(Before-and-after change records)

┄┄┄┄┄┄

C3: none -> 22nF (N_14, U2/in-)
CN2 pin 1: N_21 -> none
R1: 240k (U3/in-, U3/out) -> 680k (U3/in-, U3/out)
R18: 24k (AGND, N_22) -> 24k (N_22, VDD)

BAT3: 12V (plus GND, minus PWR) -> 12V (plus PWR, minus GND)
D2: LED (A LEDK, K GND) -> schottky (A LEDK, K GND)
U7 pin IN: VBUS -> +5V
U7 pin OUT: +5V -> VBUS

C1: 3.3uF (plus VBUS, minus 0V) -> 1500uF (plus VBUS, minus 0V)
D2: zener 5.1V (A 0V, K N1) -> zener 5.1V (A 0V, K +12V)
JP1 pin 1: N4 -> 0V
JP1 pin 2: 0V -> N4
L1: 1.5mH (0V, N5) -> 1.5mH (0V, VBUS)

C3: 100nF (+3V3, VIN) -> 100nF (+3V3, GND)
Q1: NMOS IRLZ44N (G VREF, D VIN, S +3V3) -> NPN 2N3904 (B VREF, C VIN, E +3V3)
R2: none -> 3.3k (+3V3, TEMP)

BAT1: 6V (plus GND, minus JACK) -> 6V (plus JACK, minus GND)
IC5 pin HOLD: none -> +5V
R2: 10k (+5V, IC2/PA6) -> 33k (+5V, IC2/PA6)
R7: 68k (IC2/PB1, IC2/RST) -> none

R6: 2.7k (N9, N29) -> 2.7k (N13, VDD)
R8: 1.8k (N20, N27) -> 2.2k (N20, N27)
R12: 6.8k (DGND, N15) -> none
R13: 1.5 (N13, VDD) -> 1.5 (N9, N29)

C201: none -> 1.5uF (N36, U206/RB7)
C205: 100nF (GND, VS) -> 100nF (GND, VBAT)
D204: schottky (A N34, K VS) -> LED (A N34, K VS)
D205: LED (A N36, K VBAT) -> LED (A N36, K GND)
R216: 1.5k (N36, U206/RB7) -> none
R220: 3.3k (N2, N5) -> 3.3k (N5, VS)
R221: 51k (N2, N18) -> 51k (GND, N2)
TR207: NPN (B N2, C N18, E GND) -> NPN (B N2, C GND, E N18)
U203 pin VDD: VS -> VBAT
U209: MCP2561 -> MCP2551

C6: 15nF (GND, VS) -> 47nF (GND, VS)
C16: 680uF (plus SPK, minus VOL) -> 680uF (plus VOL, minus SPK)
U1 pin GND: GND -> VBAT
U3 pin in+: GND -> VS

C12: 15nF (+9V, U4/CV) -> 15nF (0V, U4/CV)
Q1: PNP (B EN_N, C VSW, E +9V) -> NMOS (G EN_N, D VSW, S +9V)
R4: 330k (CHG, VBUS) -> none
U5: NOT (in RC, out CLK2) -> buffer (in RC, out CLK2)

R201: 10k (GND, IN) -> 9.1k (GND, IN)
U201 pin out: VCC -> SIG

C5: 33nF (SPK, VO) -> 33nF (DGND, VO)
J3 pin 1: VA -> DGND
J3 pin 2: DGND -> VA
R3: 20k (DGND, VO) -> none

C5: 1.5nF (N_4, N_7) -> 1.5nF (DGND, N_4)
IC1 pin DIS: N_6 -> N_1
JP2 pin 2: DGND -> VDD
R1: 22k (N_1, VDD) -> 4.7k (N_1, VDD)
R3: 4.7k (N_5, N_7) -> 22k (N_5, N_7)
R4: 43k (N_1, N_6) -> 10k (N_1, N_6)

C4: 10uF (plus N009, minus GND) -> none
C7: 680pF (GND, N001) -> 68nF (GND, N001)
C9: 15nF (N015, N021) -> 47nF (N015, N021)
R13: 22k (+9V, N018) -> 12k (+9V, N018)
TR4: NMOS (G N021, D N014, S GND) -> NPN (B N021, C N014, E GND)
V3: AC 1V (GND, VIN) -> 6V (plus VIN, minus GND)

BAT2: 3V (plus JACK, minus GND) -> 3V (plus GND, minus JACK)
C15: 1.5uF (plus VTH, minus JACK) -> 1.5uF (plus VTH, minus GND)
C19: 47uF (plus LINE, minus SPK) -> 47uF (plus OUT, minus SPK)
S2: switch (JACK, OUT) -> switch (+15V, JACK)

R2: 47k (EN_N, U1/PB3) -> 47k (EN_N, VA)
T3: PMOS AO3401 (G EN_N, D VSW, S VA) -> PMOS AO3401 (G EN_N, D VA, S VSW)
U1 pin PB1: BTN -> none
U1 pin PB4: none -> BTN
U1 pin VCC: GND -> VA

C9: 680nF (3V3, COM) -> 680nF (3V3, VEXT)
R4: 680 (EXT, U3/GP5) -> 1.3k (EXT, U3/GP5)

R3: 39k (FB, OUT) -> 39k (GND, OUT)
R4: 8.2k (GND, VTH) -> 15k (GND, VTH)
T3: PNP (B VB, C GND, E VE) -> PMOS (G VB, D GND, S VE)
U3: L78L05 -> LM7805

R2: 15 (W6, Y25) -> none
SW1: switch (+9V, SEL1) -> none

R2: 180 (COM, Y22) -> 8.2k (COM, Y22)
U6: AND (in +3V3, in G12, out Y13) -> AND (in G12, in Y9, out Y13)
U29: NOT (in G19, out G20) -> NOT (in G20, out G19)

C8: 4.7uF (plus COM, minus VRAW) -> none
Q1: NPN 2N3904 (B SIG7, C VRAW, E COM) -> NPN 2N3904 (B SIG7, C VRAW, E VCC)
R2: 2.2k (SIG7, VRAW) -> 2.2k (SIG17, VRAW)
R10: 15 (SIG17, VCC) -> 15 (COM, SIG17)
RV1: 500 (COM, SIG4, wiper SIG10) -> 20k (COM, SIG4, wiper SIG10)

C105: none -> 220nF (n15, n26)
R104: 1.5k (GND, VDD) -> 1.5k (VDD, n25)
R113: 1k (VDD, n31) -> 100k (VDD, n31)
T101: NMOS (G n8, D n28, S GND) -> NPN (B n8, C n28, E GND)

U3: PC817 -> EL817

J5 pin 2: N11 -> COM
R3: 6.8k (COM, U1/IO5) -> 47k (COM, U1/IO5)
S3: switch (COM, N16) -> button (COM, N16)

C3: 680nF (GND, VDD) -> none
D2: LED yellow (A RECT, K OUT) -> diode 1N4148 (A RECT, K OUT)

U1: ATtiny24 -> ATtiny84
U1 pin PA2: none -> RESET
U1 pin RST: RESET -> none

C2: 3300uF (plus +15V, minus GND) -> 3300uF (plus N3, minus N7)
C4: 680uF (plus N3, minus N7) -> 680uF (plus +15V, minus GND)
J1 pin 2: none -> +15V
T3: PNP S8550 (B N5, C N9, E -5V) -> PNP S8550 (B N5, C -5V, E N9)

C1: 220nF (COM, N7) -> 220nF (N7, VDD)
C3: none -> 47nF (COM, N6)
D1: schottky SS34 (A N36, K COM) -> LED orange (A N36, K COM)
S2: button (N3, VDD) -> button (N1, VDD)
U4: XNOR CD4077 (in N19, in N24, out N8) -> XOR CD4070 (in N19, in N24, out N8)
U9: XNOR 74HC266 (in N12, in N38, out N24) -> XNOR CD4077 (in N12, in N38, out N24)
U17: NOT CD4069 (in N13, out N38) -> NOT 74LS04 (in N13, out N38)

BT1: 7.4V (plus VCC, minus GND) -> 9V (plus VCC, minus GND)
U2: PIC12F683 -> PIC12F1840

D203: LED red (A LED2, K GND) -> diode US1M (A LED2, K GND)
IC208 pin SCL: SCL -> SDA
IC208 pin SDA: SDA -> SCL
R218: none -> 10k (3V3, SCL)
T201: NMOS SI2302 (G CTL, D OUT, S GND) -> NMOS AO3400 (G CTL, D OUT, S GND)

┄┄┄┄┄┄

■ **WHAT YOU ARE ASKED TO DO**
Give again each line shown above, keeping every word as it is.

■ **OUTPUT OF THE EXERCISE**
C3: none -> 22nF (N_14, U2/in-)
CN2 pin 1: N_21 -> none
R1: 240k (U3/in-, U3/out) -> 680k (U3/in-, U3/out)
R18: 24k (AGND, N_22) -> 24k (N_22, VDD)

BAT3: 12V (plus GND, minus PWR) -> 12V (plus PWR, minus GND)
D2: LED (A LEDK, K GND) -> schottky (A LEDK, K GND)
U7 pin IN: VBUS -> +5V
U7 pin OUT: +5V -> VBUS

C1: 3.3uF (plus VBUS, minus 0V) -> 1500uF (plus VBUS, minus 0V)
D2: zener 5.1V (A 0V, K N1) -> zener 5.1V (A 0V, K +12V)
JP1 pin 1: N4 -> 0V
JP1 pin 2: 0V -> N4
L1: 1.5mH (0V, N5) -> 1.5mH (0V, VBUS)

C3: 100nF (+3V3, VIN) -> 100nF (+3V3, GND)
Q1: NMOS IRLZ44N (G VREF, D VIN, S +3V3) -> NPN 2N3904 (B VREF, C VIN, E +3V3)
R2: none -> 3.3k (+3V3, TEMP)

BAT1: 6V (plus GND, minus JACK) -> 6V (plus JACK, minus GND)
IC5 pin HOLD: none -> +5V
R2: 10k (+5V, IC2/PA6) -> 33k (+5V, IC2/PA6)
R7: 68k (IC2/PB1, IC2/RST) -> none

R6: 2.7k (N9, N29) -> 2.7k (N13, VDD)
R8: 1.8k (N20, N27) -> 2.2k (N20, N27)
R12: 6.8k (DGND, N15) -> none
R13: 1.5 (N13, VDD) -> 1.5 (N9, N29)

C201: none -> 1.5uF (N36, U206/RB7)
C205: 100nF (GND, VS) -> 100nF (GND, VBAT)
D204: schottky (A N34, K VS) -> LED (A N34, K VS)
D205: LED (A N36, K VBAT) -> LED (A N36, K GND)
R216: 1.5k (N36, U206/RB7) -> none
R220: 3.3k (N2, N5) -> 3.3k (N5, VS)
R221: 51k (N2, N18) -> 51k (GND, N2)
TR207: NPN (B N2, C N18, E GND) -> NPN (B N2, C GND, E N18)
U203 pin VDD: VS -> VBAT
U209: MCP2561 -> MCP2551

C6: 15nF (GND, VS) -> 47nF (GND, VS)
C16: 680uF (plus SPK, minus VOL) -> 680uF (plus VOL, minus SPK)
U1 pin GND: GND -> VBAT
U3 pin in+: GND -> VS

C12: 15nF (+9V, U4/CV) -> 15nF (0V, U4/CV)
Q1: PNP (B EN_N, C VSW, E +9V) -> NMOS (G EN_N, D VSW, S +9V)
R4: 330k (CHG, VBUS) -> none
U5: NOT (in RC, out CLK2) -> buffer (in RC, out CLK2)

R201: 10k (GND, IN) -> 9.1k (GND, IN)
U201 pin out: VCC -> SIG

C5: 33nF (SPK, VO) -> 33nF (DGND, VO)
J3 pin 1: VA -> DGND
J3 pin 2: DGND -> VA
R3: 20k (DGND, VO) -> none

C5: 1.5nF (N_4, N_7) -> 1.5nF (DGND, N_4)
IC1 pin DIS: N_6 -> N_1
JP2 pin 2: DGND -> VDD
R1: 22k (N_1, VDD) -> 4.7k (N_1, VDD)
R3: 4.7k (N_5, N_7) -> 22k (N_5, N_7)
R4: 43k (N_1, N_6) -> 10k (N_1, N_6)

C4: 10uF (plus N009, minus GND) -> none
C7: 680pF (GND, N001) -> 68nF (GND, N001)
C9: 15nF (N015, N021) -> 47nF (N015, N021)
R13: 22k (+9V, N018) -> 12k (+9V, N018)
TR4: NMOS (G N021, D N014, S GND) -> NPN (B N021, C N014, E GND)
V3: AC 1V (GND, VIN) -> 6V (plus VIN, minus GND)

BAT2: 3V (plus JACK, minus GND) -> 3V (plus GND, minus JACK)
C15: 1.5uF (plus VTH, minus JACK) -> 1.5uF (plus VTH, minus GND)
C19: 47uF (plus LINE, minus SPK) -> 47uF (plus OUT, minus SPK)
S2: switch (JACK, OUT) -> switch (+15V, JACK)

R2: 47k (EN_N, U1/PB3) -> 47k (EN_N, VA)
T3: PMOS AO3401 (G EN_N, D VSW, S VA) -> PMOS AO3401 (G EN_N, D VA, S VSW)
U1 pin PB1: BTN -> none
U1 pin PB4: none -> BTN
U1 pin VCC: GND -> VA

C9: 680nF (3V3, COM) -> 680nF (3V3, VEXT)
R4: 680 (EXT, U3/GP5) -> 1.3k (EXT, U3/GP5)

R3: 39k (FB, OUT) -> 39k (GND, OUT)
R4: 8.2k (GND, VTH) -> 15k (GND, VTH)
T3: PNP (B VB, C GND, E VE) -> PMOS (G VB, D GND, S VE)
U3: L78L05 -> LM7805

R2: 15 (W6, Y25) -> none
SW1: switch (+9V, SEL1) -> none

R2: 180 (COM, Y22) -> 8.2k (COM, Y22)
U6: AND (in +3V3, in G12, out Y13) -> AND (in G12, in Y9, out Y13)
U29: NOT (in G19, out G20) -> NOT (in G20, out G19)

C8: 4.7uF (plus COM, minus VRAW) -> none
Q1: NPN 2N3904 (B SIG7, C VRAW, E COM) -> NPN 2N3904 (B SIG7, C VRAW, E VCC)
R2: 2.2k (SIG7, VRAW) -> 2.2k (SIG17, VRAW)
R10: 15 (SIG17, VCC) -> 15 (COM, SIG17)
RV1: 500 (COM, SIG4, wiper SIG10) -> 20k (COM, SIG4, wiper SIG10)

C105: none -> 220nF (n15, n26)
R104: 1.5k (GND, VDD) -> 1.5k (VDD, n25)
R113: 1k (VDD, n31) -> 100k (VDD, n31)
T101: NMOS (G n8, D n28, S GND) -> NPN (B n8, C n28, E GND)

U3: PC817 -> EL817

J5 pin 2: N11 -> COM
R3: 6.8k (COM, U1/IO5) -> 47k (COM, U1/IO5)
S3: switch (COM, N16) -> button (COM, N16)

C3: 680nF (GND, VDD) -> none
D2: LED yellow (A RECT, K OUT) -> diode 1N4148 (A RECT, K OUT)

U1: ATtiny24 -> ATtiny84
U1 pin PA2: none -> RESET
U1 pin RST: RESET -> none

C2: 3300uF (plus +15V, minus GND) -> 3300uF (plus N3, minus N7)
C4: 680uF (plus N3, minus N7) -> 680uF (plus +15V, minus GND)
J1 pin 2: none -> +15V
T3: PNP S8550 (B N5, C N9, E -5V) -> PNP S8550 (B N5, C -5V, E N9)

C1: 220nF (COM, N7) -> 220nF (N7, VDD)
C3: none -> 47nF (COM, N6)
D1: schottky SS34 (A N36, K COM) -> LED orange (A N36, K COM)
S2: button (N3, VDD) -> button (N1, VDD)
U4: XNOR CD4077 (in N19, in N24, out N8) -> XOR CD4070 (in N19, in N24, out N8)
U9: XNOR 74HC266 (in N12, in N38, out N24) -> XNOR CD4077 (in N12, in N38, out N24)
U17: NOT CD4069 (in N13, out N38) -> NOT 74LS04 (in N13, out N38)

BT1: 7.4V (plus VCC, minus GND) -> 9V (plus VCC, minus GND)
U2: PIC12F683 -> PIC12F1840

D203: LED red (A LED2, K GND) -> diode US1M (A LED2, K GND)
IC208 pin SCL: SCL -> SDA
IC208 pin SDA: SDA -> SCL
R218: none -> 10k (3V3, SCL)
T201: NMOS SI2302 (G CTL, D OUT, S GND) -> NMOS AO3400 (G CTL, D OUT, S GND)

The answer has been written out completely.